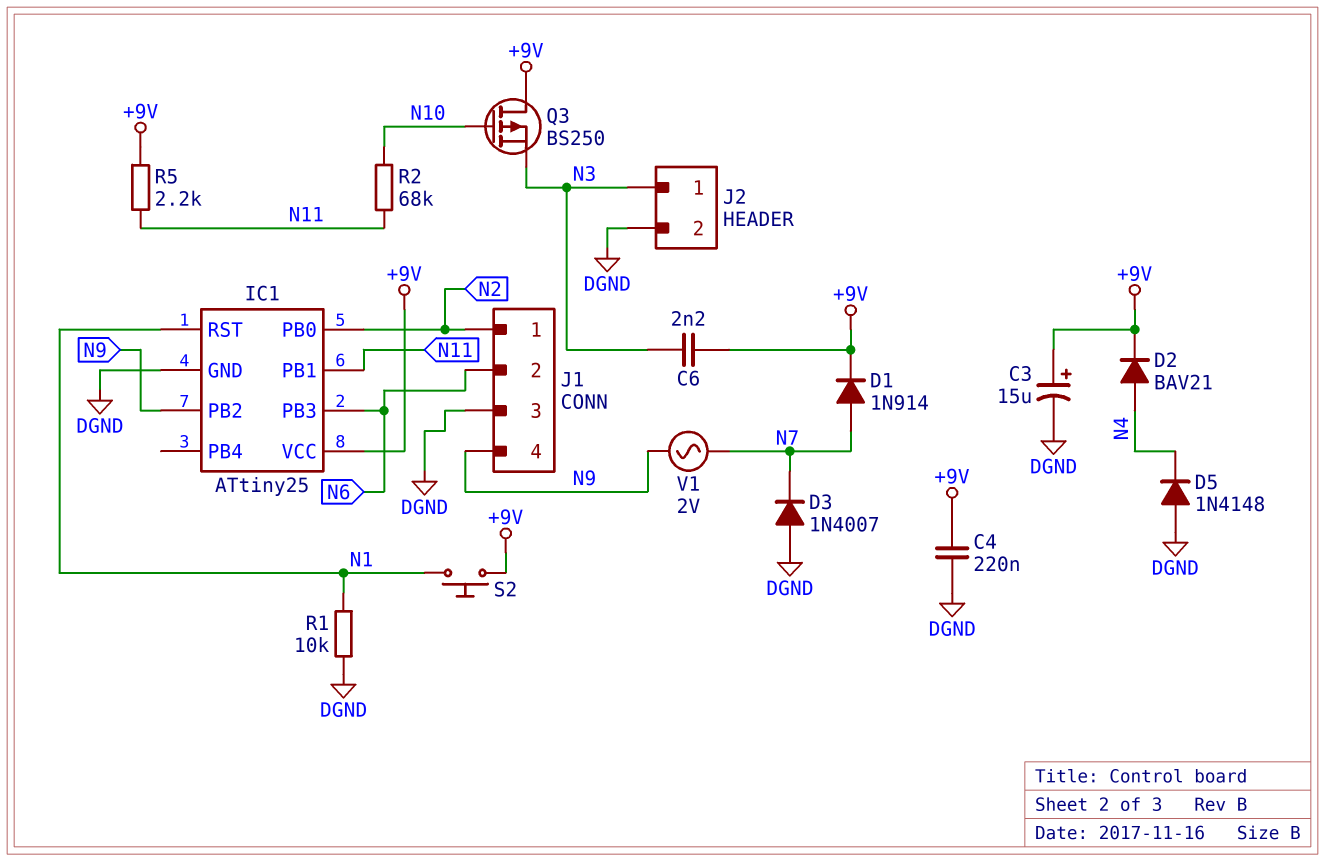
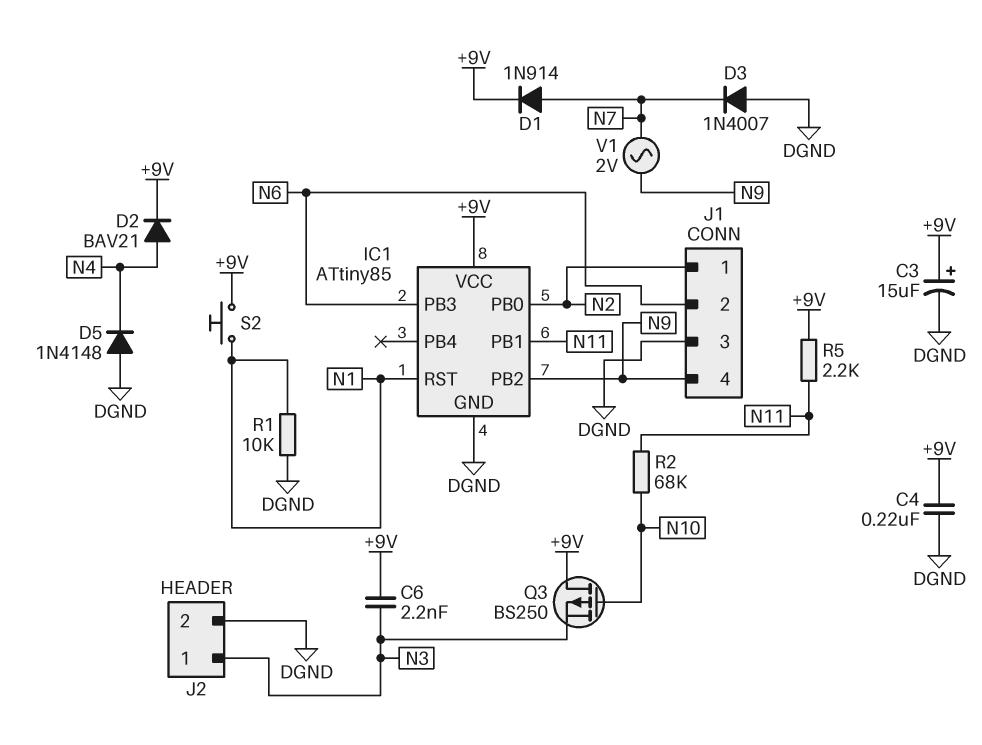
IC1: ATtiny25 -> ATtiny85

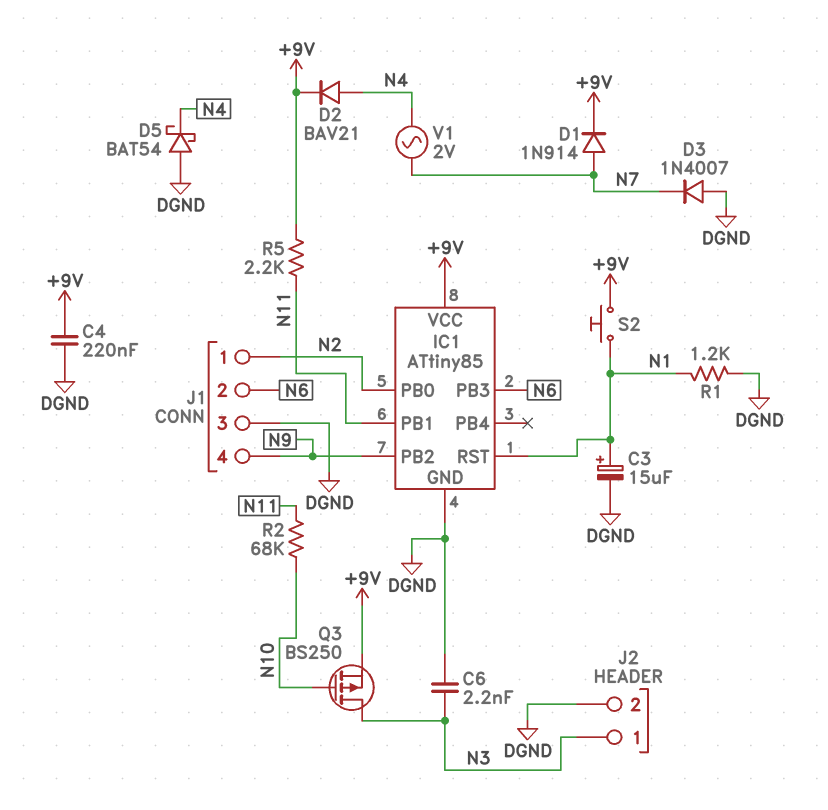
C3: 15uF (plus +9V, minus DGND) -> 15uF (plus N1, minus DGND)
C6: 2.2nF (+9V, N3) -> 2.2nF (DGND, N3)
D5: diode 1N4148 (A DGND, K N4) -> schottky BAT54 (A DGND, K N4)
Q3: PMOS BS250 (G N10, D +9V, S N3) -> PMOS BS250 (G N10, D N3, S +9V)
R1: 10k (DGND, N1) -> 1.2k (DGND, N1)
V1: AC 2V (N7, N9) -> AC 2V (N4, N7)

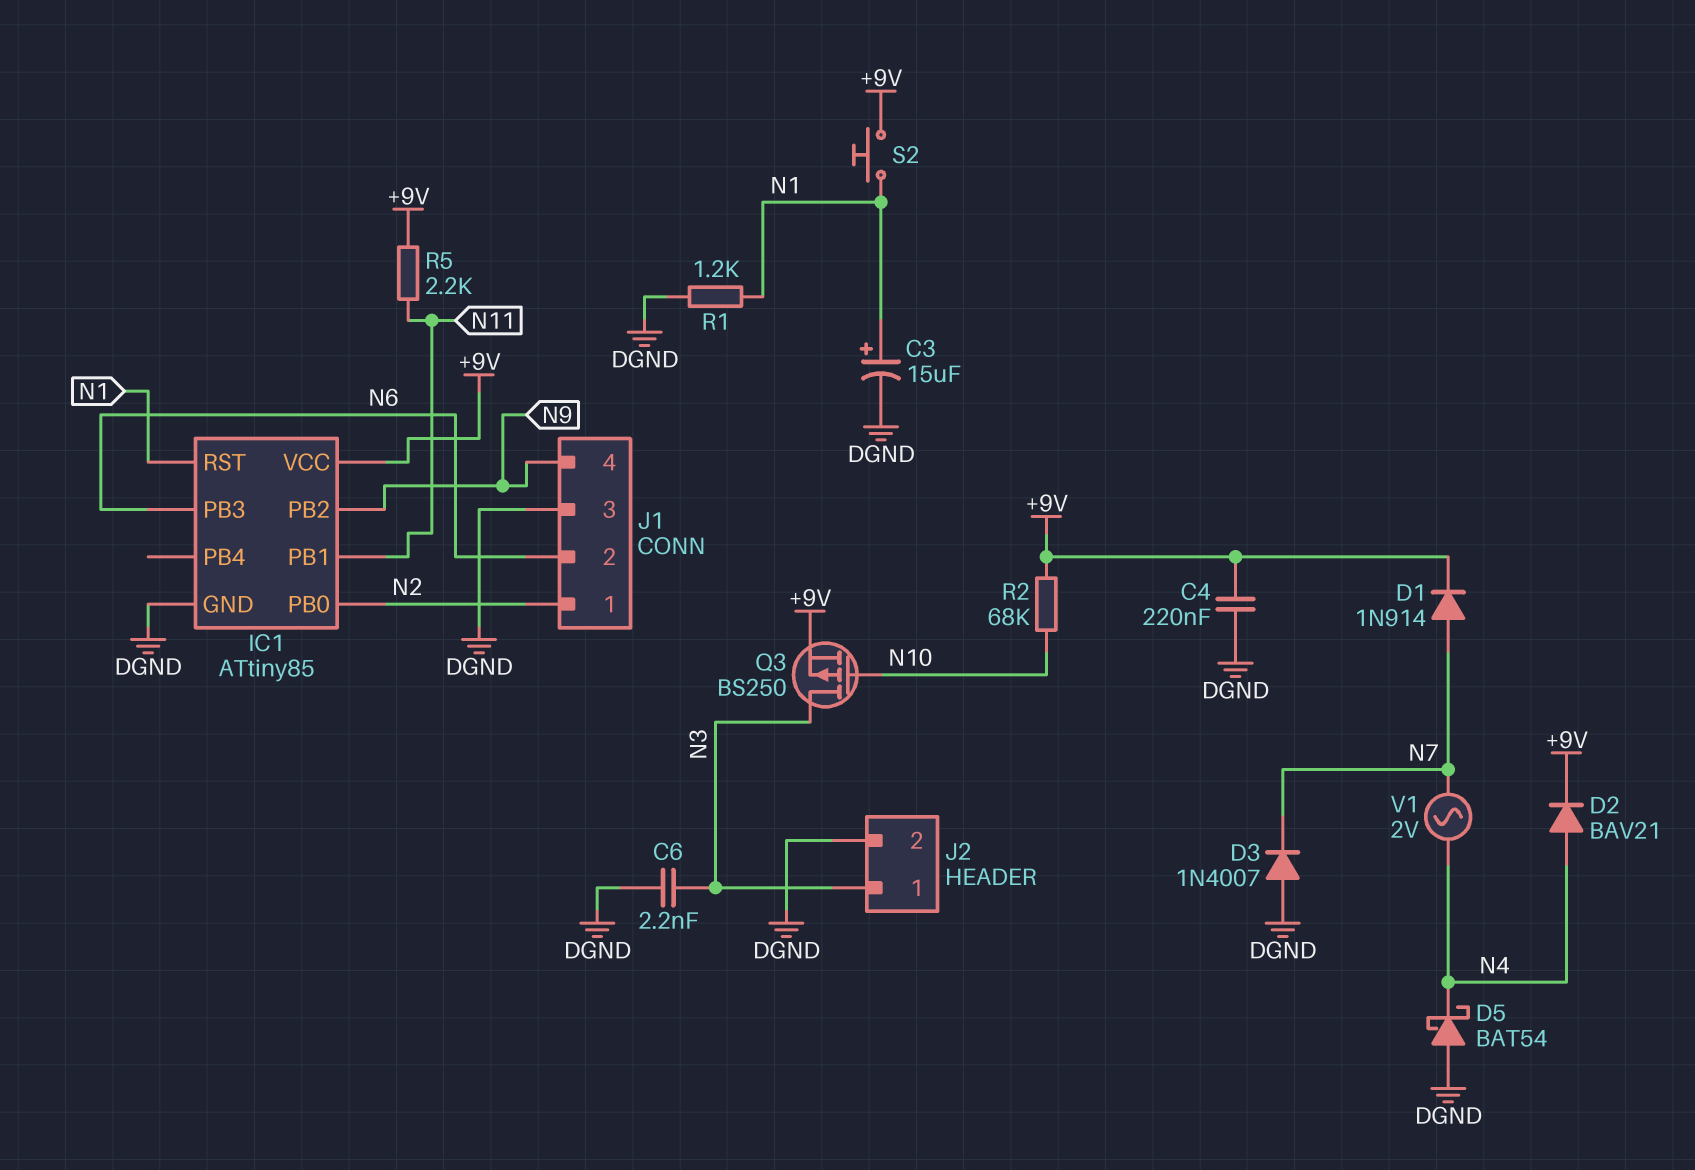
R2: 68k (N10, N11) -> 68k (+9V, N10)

*-*-*

▶ **TASK DETAILS**
Word for word, output the whole listing, but not its pictures.

▶ **RESPONSE TO THIS TASK**
IC1: ATtiny25 -> ATtiny85

C3: 15uF (plus +9V, minus DGND) -> 15uF (plus N1, minus DGND)
C6: 2.2nF (+9V, N3) -> 2.2nF (DGND, N3)
D5: diode 1N4148 (A DGND, K N4) -> schottky BAT54 (A DGND, K N4)
Q3: PMOS BS250 (G N10, D +9V, S N3) -> PMOS BS250 (G N10, D N3, S +9V)
R1: 10k (DGND, N1) -> 1.2k (DGND, N1)
V1: AC 2V (N7, N9) -> AC 2V (N4, N7)

R2: 68k (N10, N11) -> 68k (+9V, N10)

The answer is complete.